What this task involves: Copy exactly the lines of the records below, and only those lines, beginning with the line that contains "C9: none -> 22pF (GND, XI)" and ending with the line that contains "C201: none -> 33nF (+12V, DGND)".
[Opening Material supplied section]
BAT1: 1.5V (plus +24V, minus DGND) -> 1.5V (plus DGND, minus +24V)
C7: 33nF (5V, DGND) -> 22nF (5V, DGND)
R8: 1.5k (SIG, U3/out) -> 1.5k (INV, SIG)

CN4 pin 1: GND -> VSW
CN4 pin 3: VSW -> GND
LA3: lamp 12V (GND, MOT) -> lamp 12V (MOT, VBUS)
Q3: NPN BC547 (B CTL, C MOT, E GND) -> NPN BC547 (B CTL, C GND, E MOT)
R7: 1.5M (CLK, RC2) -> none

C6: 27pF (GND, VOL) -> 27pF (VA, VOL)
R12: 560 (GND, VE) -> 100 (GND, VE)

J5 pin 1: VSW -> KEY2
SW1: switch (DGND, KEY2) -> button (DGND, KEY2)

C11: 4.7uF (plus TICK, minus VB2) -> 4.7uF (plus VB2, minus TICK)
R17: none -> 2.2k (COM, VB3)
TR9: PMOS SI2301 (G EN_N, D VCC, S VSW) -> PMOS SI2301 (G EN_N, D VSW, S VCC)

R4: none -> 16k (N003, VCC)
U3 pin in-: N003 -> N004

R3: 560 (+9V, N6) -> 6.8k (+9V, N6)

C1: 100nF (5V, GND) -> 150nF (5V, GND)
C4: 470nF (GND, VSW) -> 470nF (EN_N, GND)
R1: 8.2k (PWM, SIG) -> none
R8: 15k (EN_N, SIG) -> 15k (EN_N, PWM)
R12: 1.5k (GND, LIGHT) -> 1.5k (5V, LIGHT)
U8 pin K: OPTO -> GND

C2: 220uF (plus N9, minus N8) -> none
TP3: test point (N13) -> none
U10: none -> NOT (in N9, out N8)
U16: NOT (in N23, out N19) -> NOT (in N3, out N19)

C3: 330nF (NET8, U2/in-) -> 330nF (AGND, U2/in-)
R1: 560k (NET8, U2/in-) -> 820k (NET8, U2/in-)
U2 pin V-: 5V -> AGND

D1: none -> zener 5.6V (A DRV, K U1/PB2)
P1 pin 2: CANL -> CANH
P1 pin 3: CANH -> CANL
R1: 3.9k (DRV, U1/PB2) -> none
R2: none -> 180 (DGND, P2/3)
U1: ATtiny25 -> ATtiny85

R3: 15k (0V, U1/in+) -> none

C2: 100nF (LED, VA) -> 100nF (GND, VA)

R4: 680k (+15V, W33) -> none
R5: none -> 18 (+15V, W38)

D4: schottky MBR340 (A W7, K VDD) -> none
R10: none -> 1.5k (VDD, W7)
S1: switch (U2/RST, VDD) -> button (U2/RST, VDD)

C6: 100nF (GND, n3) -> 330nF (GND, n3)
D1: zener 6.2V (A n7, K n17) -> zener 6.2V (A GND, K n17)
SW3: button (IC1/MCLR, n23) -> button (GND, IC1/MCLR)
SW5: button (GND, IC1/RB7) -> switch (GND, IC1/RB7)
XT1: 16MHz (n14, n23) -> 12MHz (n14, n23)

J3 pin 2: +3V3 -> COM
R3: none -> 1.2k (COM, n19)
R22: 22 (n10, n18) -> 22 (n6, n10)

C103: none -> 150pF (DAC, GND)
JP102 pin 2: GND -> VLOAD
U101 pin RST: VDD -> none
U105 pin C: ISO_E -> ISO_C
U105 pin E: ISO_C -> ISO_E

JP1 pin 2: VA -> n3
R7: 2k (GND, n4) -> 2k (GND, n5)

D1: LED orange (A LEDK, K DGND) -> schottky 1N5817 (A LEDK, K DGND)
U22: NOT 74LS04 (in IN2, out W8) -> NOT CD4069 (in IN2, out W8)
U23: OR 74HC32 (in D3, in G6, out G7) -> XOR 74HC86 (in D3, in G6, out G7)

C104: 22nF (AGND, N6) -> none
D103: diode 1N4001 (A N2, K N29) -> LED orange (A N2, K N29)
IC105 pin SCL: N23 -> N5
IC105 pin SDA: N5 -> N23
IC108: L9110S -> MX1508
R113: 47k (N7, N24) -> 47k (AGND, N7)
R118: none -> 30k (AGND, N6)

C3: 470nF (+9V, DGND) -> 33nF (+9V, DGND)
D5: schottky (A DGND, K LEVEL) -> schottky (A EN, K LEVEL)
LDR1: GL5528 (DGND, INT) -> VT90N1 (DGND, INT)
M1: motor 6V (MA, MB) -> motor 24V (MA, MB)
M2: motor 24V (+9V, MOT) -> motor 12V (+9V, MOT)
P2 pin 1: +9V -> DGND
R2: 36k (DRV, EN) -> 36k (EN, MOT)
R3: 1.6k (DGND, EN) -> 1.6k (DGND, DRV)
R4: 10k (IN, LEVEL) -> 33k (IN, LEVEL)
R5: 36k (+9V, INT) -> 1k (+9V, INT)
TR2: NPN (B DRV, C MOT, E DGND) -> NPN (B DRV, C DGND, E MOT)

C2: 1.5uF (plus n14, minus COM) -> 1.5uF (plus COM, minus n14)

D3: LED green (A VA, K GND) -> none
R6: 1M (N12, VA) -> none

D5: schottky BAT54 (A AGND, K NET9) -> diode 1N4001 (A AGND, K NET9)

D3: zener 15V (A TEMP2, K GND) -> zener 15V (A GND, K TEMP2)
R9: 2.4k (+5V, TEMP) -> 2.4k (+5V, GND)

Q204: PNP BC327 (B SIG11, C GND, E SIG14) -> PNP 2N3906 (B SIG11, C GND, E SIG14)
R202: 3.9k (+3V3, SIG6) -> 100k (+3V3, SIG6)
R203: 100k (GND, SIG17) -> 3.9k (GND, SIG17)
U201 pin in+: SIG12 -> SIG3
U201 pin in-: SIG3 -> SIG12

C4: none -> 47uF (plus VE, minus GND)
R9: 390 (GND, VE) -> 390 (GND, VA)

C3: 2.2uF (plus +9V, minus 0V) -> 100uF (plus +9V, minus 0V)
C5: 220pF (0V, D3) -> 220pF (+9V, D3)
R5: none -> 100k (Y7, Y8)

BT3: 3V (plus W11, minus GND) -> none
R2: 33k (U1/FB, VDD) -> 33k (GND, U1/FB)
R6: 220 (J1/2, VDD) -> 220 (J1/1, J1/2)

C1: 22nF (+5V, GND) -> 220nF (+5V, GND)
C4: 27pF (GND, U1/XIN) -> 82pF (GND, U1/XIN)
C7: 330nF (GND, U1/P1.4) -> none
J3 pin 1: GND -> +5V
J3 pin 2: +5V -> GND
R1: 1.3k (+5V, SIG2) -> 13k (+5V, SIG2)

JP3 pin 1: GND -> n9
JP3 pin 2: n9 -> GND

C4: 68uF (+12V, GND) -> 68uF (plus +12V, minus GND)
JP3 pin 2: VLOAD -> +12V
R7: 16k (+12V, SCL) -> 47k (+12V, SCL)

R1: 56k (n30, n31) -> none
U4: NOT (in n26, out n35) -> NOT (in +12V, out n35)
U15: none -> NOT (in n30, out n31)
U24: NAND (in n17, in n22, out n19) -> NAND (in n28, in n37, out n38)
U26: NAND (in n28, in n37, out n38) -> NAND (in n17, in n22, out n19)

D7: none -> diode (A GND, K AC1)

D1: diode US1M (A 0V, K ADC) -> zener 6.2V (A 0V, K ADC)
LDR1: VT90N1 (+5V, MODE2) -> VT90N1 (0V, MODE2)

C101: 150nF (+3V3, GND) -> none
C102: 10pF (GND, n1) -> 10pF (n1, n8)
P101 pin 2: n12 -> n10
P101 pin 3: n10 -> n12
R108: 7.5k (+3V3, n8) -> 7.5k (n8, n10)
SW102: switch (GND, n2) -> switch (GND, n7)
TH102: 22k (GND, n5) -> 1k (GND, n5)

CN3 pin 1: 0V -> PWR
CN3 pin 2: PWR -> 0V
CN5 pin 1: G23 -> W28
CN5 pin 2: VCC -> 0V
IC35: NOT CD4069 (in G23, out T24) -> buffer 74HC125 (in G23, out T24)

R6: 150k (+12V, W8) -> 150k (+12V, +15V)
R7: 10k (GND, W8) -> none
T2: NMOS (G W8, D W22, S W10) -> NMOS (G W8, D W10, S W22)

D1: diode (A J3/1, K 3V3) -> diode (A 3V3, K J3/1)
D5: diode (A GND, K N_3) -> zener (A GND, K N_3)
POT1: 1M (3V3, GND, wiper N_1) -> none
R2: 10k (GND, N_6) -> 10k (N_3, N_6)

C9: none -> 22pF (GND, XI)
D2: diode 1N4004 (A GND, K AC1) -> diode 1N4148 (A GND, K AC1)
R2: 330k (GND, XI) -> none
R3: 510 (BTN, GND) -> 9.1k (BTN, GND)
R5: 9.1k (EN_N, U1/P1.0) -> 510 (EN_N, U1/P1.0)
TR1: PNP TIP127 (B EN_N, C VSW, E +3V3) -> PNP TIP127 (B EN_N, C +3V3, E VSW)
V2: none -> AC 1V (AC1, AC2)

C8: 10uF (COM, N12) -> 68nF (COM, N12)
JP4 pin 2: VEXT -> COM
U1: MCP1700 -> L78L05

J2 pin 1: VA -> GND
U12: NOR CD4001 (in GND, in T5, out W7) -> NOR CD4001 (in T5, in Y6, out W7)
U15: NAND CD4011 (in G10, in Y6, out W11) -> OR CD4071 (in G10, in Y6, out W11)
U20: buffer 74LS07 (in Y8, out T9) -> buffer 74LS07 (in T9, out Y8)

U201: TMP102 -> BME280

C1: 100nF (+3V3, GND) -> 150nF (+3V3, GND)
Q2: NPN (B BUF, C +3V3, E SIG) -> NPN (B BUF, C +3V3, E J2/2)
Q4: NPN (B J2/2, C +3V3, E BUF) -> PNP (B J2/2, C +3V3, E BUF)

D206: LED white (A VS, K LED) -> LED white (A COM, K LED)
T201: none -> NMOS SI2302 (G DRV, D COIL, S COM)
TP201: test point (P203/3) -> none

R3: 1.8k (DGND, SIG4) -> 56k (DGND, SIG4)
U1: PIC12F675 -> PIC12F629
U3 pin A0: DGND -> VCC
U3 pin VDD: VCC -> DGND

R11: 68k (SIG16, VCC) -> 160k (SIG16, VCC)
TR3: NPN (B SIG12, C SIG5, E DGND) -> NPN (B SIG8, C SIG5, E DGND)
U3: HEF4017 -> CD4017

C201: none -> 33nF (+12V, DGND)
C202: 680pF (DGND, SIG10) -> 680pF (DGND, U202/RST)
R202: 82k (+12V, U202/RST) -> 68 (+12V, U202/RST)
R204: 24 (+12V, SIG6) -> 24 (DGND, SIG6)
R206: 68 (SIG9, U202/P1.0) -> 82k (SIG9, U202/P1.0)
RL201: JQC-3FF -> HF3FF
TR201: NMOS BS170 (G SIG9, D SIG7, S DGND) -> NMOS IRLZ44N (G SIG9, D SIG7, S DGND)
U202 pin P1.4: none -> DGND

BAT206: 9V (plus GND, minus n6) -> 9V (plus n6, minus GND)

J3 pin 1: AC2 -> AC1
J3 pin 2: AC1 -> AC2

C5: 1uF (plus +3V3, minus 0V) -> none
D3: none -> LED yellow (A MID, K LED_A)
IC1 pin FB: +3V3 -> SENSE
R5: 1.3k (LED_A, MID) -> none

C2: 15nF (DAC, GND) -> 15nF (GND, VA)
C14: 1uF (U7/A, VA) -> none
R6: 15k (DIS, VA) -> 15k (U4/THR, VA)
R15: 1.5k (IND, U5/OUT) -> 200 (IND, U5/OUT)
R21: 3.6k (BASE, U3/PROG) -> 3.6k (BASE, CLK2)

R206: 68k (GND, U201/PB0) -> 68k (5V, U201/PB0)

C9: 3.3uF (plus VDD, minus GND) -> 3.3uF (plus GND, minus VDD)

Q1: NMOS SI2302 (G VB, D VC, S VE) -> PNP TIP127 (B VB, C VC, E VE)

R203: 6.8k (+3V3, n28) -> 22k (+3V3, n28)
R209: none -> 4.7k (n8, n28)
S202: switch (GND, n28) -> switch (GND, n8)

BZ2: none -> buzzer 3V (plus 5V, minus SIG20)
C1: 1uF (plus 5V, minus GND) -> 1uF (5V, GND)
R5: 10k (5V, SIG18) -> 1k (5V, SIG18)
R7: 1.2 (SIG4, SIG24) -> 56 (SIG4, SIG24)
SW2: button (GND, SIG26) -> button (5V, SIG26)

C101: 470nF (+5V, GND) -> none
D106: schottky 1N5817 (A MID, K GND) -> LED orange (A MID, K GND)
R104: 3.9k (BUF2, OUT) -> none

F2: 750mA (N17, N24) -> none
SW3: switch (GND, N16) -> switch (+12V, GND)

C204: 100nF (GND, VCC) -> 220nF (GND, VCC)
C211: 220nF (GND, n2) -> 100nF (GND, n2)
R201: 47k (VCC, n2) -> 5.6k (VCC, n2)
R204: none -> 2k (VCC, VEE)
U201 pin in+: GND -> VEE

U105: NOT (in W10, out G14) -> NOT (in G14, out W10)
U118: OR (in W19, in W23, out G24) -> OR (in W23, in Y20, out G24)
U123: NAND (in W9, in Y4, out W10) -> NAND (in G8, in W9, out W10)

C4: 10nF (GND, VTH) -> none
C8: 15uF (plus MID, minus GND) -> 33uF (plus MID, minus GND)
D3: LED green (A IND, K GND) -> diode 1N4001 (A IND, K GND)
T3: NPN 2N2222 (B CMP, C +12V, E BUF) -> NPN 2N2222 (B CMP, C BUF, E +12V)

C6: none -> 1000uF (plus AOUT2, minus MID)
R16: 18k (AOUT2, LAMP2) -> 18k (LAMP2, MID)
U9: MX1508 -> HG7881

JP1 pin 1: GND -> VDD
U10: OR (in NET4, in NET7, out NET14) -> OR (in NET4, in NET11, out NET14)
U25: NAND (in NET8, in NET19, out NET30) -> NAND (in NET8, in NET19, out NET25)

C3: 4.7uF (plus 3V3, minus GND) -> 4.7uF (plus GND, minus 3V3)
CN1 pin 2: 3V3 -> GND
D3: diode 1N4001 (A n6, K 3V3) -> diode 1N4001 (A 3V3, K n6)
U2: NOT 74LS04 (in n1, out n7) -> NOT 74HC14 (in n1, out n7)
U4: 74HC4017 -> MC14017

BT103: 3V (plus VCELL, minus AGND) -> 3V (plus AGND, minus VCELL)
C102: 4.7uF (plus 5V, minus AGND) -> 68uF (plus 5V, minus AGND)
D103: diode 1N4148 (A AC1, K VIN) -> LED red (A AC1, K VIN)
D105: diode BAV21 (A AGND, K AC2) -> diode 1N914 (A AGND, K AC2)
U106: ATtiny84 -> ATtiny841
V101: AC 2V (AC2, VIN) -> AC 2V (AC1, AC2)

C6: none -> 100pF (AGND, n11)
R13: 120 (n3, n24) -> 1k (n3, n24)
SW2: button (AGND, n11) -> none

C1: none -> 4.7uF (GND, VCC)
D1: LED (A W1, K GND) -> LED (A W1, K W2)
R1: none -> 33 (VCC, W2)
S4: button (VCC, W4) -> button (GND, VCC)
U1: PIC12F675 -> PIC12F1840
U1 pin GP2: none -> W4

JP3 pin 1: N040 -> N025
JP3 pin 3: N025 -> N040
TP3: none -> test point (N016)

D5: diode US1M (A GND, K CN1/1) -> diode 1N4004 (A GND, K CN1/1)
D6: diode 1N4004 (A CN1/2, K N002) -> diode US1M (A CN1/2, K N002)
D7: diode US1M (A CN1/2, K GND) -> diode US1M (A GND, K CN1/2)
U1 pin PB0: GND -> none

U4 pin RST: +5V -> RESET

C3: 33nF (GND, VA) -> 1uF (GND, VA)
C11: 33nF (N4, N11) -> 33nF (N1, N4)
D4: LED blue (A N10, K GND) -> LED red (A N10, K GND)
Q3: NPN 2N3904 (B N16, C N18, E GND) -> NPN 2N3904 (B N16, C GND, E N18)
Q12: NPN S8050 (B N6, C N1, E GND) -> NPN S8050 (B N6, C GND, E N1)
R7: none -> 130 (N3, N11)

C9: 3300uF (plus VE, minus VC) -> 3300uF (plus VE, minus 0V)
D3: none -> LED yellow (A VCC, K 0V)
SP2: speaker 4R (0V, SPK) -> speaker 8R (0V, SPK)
[Closing Material supplied section]
Answer below:
C9: none -> 22pF (GND, XI)
D2: diode 1N4004 (A GND, K AC1) -> diode 1N4148 (A GND, K AC1)
R2: 330k (GND, XI) -> none
R3: 510 (BTN, GND) -> 9.1k (BTN, GND)
R5: 9.1k (EN_N, U1/P1.0) -> 510 (EN_N, U1/P1.0)
TR1: PNP TIP127 (B EN_N, C VSW, E +3V3) -> PNP TIP127 (B EN_N, C +3V3, E VSW)
V2: none -> AC 1V (AC1, AC2)

C8: 10uF (COM, N12) -> 68nF (COM, N12)
JP4 pin 2: VEXT -> COM
U1: MCP1700 -> L78L05

J2 pin 1: VA -> GND
U12: NOR CD4001 (in GND, in T5, out W7) -> NOR CD4001 (in T5, in Y6, out W7)
U15: NAND CD4011 (in G10, in Y6, out W11) -> OR CD4071 (in G10, in Y6, out W11)
U20: buffer 74LS07 (in Y8, out T9) -> buffer 74LS07 (in T9, out Y8)

U201: TMP102 -> BME280

C1: 100nF (+3V3, GND) -> 150nF (+3V3, GND)
Q2: NPN (B BUF, C +3V3, E SIG) -> NPN (B BUF, C +3V3, E J2/2)
Q4: NPN (B J2/2, C +3V3, E BUF) -> PNP (B J2/2, C +3V3, E BUF)

D206: LED white (A VS, K LED) -> LED white (A COM, K LED)
T201: none -> NMOS SI2302 (G DRV, D COIL, S COM)
TP201: test point (P203/3) -> none

R3: 1.8k (DGND, SIG4) -> 56k (DGND, SIG4)
U1: PIC12F675 -> PIC12F629
U3 pin A0: DGND -> VCC
U3 pin VDD: VCC -> DGND

R11: 68k (SIG16, VCC) -> 160k (SIG16, VCC)
TR3: NPN (B SIG12, C SIG5, E DGND) -> NPN (B SIG8, C SIG5, E DGND)
U3: HEF4017 -> CD4017

C201: none -> 33nF (+12V, DGND)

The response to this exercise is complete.